▶ **Required work**
Omit the images, then repeat the listing exactly.

▶ **Entries shown**

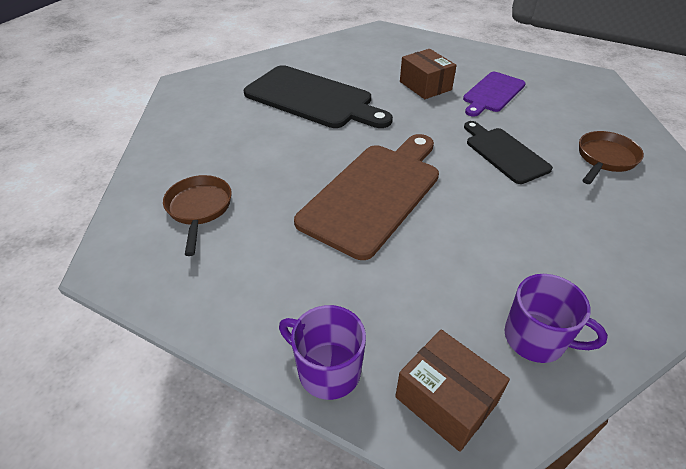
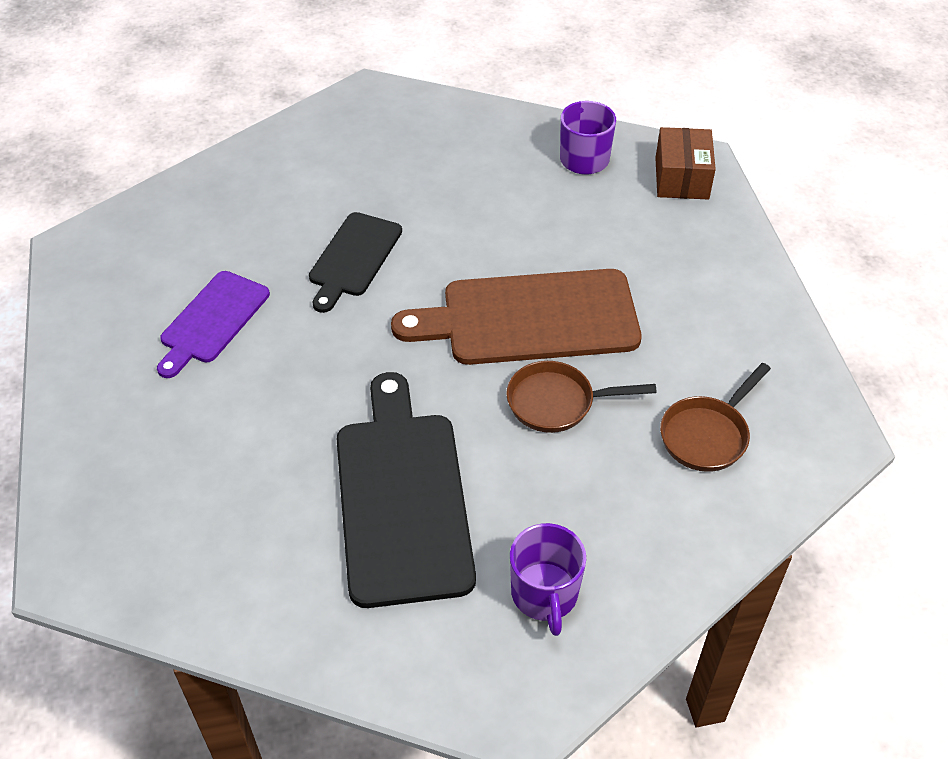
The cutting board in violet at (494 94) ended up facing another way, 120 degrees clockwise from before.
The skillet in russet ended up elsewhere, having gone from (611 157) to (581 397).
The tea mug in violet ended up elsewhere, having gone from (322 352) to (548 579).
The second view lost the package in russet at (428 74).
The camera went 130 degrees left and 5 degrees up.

▶ **Solution to the exercise**
The cutting board in violet at (494 94) ended up facing another way, 120 degrees clockwise from before.
The skillet in russet ended up elsewhere, having gone from (611 157) to (581 397).
The tea mug in violet ended up elsewhere, having gone from (322 352) to (548 579).
The second view lost the package in russet at (428 74).
The camera went 130 degrees left and 5 degrees up.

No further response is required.